**Assignment**
With "DRIVER" as the search word, show every line of the material that has it.

*** Records for the exercise Section Begins ***

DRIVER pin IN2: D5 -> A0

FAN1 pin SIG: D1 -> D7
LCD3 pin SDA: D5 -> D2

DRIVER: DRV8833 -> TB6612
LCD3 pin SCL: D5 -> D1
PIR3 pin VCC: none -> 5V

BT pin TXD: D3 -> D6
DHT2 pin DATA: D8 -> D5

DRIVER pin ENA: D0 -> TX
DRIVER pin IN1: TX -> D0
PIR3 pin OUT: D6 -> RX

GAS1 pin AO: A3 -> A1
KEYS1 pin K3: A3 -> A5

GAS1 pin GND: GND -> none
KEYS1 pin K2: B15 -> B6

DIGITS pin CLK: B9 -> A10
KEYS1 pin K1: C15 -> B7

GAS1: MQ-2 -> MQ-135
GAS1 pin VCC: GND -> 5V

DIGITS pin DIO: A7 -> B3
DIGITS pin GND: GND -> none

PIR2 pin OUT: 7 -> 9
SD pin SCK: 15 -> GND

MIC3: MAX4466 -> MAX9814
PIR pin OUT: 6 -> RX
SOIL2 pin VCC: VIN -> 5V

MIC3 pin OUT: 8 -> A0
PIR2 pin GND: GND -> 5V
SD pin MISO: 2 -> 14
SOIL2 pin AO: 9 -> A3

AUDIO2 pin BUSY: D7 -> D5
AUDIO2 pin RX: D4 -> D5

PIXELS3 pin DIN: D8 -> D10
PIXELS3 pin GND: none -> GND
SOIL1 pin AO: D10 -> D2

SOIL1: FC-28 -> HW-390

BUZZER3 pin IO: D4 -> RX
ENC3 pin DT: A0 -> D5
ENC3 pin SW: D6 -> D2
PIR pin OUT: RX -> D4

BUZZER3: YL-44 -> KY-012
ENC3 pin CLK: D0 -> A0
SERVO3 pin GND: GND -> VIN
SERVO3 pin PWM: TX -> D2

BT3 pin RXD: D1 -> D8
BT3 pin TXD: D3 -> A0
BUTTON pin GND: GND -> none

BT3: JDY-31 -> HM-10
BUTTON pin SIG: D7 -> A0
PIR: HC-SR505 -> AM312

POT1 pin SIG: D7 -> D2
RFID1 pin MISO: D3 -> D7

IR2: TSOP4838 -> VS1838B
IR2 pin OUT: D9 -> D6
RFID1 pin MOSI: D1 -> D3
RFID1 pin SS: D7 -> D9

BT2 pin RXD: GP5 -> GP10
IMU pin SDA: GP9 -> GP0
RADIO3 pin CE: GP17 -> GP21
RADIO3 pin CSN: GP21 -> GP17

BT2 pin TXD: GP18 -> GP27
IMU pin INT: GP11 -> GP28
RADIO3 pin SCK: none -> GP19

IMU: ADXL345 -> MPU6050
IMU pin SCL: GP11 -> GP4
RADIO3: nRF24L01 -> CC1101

*** Records for the exercise Section Ends ***

**Completed exercise**
DRIVER pin IN2: D5 -> A0
DRIVER: DRV8833 -> TB6612
DRIVER pin ENA: D0 -> TX
DRIVER pin IN1: TX -> D0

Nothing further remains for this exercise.